(DIRECTIONS) In the listing below, the answer starts at the line that has "Q3: PNP (B W9, C" and stops after the line that has "U2 pin VOUT: W6 -> U1/PB4"; please repeat that part exactly and nothing more.

(RECORDS PROVIDED)

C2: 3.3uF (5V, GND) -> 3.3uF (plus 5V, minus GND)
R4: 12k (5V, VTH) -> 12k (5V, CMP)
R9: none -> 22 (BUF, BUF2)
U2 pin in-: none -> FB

* * *

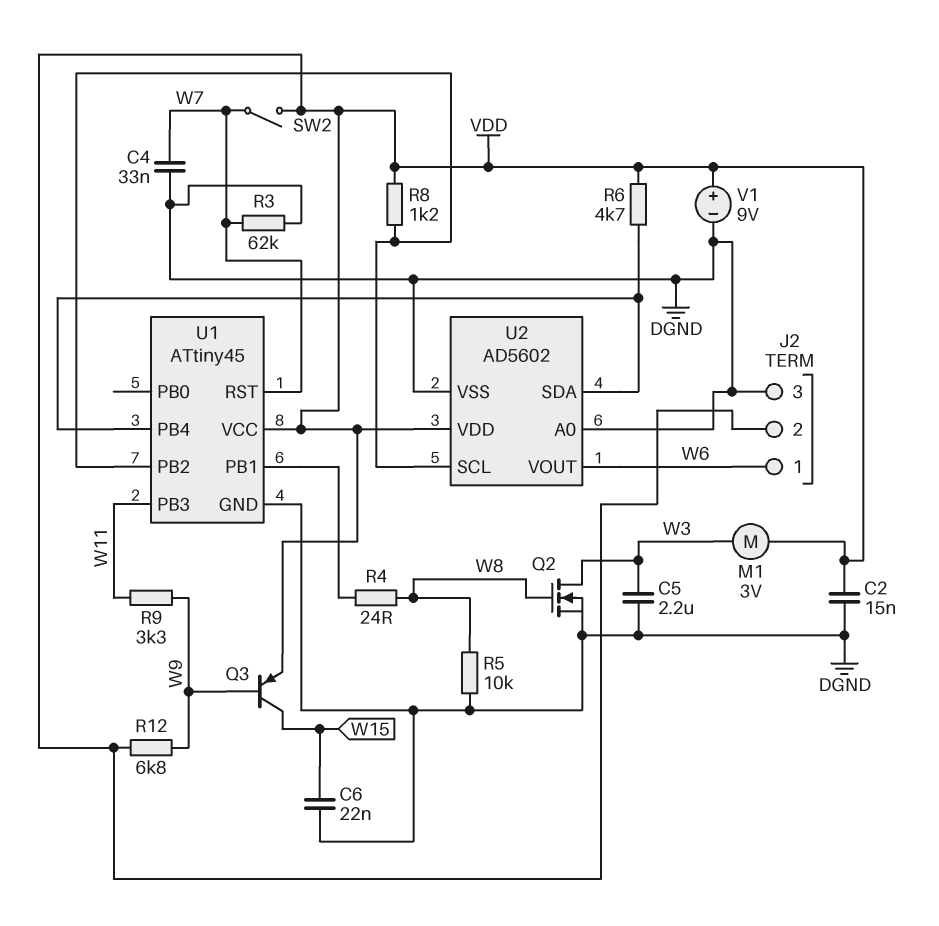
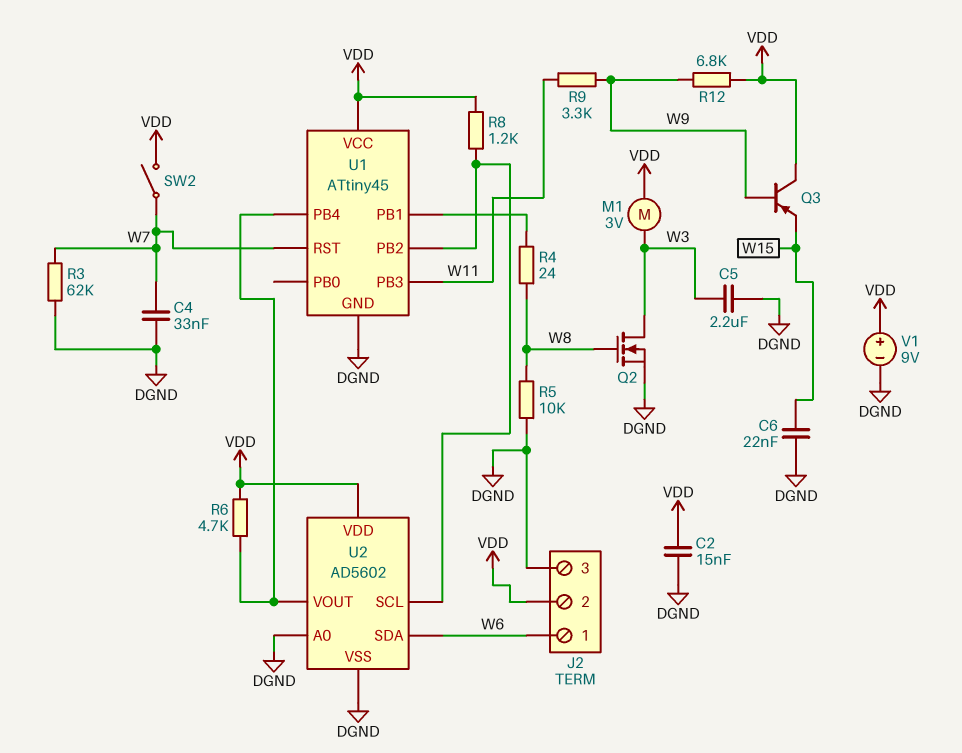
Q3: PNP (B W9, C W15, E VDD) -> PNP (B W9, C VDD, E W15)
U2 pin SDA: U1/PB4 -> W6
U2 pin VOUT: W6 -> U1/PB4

(TASK SOLUTION)
Q3: PNP (B W9, C W15, E VDD) -> PNP (B W9, C VDD, E W15)
U2 pin SDA: U1/PB4 -> W6
U2 pin VOUT: W6 -> U1/PB4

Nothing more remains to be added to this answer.